Stored records
____________
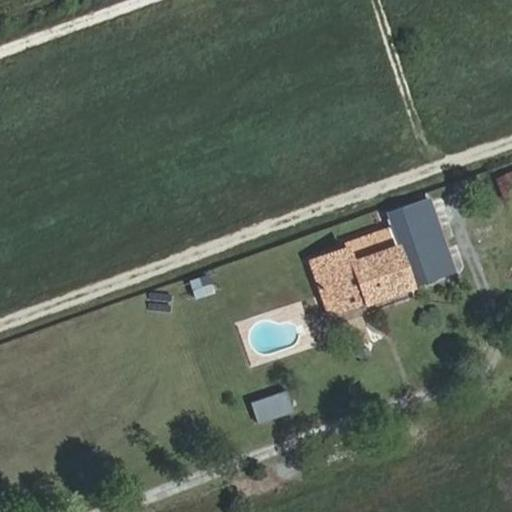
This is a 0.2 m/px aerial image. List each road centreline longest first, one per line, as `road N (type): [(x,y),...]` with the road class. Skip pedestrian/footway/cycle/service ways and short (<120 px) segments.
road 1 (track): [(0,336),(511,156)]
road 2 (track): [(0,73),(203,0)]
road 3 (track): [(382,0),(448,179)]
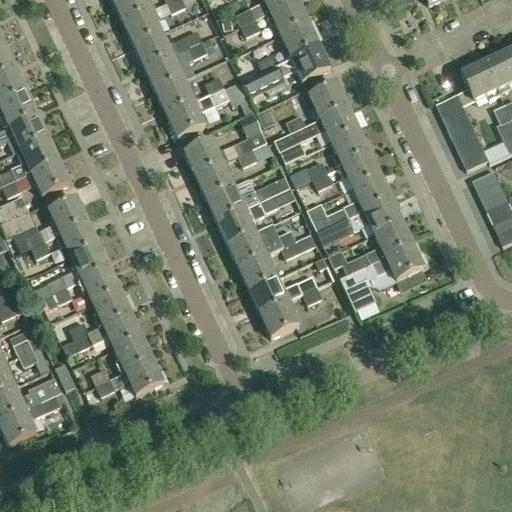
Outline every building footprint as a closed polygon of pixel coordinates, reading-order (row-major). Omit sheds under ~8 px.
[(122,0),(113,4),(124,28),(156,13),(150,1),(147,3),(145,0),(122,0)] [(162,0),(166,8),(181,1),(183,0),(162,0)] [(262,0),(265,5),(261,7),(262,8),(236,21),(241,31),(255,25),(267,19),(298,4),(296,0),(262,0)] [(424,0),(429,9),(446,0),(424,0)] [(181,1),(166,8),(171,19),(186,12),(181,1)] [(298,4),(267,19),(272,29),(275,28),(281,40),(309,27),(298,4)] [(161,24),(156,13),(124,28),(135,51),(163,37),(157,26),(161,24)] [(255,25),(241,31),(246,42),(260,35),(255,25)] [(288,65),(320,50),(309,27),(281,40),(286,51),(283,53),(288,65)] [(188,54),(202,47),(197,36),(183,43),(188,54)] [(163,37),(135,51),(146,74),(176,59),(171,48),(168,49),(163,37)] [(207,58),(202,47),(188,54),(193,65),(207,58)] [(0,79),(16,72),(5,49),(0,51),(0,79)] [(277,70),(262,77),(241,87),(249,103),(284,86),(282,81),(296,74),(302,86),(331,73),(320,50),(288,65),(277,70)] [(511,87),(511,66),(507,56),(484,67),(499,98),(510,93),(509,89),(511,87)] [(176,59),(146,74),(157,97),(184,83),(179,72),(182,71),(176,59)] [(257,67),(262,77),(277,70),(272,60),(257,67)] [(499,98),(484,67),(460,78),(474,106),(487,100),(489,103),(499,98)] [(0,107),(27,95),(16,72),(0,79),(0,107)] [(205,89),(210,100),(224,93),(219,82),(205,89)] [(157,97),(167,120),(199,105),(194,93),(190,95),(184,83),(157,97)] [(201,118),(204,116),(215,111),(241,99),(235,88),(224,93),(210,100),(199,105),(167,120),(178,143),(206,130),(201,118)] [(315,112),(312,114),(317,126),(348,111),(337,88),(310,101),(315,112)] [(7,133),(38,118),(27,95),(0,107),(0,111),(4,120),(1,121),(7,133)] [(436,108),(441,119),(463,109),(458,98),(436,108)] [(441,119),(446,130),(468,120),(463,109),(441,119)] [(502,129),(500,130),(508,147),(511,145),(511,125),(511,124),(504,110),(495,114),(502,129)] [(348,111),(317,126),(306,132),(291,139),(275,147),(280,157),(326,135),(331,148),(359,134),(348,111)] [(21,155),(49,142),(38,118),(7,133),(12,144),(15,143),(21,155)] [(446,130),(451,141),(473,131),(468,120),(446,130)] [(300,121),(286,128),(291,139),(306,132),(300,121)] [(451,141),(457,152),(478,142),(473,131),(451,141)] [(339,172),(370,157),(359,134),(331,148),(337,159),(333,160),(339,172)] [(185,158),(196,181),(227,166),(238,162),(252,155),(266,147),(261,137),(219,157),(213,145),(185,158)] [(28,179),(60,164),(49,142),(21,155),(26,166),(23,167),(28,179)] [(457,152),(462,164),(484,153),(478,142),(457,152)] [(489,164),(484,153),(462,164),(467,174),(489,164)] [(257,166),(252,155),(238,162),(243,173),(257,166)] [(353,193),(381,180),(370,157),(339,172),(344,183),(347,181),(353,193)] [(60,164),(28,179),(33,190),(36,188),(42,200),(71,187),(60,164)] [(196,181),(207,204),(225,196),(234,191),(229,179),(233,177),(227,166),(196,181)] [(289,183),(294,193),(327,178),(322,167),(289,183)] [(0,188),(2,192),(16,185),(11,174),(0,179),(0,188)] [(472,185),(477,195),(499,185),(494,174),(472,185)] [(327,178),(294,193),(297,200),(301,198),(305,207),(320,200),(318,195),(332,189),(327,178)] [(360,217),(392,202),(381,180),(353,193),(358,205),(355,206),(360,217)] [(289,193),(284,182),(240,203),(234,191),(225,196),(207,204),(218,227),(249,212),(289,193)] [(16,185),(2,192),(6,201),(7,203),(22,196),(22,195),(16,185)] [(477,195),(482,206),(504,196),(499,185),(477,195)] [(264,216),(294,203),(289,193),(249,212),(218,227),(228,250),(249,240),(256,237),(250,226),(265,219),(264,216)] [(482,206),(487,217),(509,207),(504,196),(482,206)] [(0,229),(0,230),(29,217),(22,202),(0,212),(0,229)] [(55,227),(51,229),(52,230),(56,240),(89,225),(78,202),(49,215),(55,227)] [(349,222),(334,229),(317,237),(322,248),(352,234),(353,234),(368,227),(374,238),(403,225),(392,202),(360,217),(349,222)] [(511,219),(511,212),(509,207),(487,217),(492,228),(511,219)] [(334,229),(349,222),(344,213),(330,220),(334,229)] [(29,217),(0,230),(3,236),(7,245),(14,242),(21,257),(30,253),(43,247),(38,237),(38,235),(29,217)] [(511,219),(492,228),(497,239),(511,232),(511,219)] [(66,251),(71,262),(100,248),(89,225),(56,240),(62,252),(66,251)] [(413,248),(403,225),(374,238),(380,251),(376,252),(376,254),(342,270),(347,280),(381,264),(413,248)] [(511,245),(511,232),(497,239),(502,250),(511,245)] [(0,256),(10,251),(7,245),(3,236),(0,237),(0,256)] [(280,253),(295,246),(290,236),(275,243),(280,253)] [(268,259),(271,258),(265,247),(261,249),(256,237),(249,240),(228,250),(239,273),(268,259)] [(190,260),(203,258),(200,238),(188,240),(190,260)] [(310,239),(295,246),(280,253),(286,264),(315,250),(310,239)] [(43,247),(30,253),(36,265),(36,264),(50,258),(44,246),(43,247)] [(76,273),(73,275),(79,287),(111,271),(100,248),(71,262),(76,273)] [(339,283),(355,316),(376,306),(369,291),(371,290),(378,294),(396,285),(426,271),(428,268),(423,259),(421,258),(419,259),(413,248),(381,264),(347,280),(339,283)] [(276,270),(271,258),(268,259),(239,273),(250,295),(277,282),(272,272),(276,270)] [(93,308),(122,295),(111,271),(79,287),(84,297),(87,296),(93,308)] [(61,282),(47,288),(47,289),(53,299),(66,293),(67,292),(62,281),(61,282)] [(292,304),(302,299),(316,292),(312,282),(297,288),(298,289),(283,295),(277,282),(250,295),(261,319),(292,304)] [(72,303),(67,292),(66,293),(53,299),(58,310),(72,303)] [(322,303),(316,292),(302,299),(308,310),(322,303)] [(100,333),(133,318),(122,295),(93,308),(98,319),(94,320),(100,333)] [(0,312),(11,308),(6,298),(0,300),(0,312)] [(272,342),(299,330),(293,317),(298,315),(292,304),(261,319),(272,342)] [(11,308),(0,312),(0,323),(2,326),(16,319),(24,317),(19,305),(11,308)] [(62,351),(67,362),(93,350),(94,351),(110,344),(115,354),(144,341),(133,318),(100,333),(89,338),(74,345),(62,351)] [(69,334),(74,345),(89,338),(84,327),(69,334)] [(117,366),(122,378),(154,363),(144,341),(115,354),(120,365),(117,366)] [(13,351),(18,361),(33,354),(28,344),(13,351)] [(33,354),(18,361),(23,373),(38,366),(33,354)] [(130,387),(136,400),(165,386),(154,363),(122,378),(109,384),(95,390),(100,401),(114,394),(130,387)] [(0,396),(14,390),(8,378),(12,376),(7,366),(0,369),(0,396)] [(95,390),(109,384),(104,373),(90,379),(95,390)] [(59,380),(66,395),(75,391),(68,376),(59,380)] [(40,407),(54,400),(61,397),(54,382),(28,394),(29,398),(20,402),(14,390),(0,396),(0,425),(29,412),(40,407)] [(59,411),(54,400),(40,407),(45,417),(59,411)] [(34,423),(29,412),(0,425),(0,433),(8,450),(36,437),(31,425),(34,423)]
____________
**What you are asked to do**
Extract, word for word, the stretch of the records from their start through the line containing "road 3 (track): [(382,0),(448,179)]", omitting any pictures.

**Written solution**
This is a 0.2 m/px aerial image. List each road centreline longest first, one per line, as `road N (type): [(x,y),...]` with the road class. Skip pedestrian/footway/cycle/service ways and short (<120 px) segments.
road 1 (track): [(0,336),(511,156)]
road 2 (track): [(0,73),(203,0)]
road 3 (track): [(382,0),(448,179)]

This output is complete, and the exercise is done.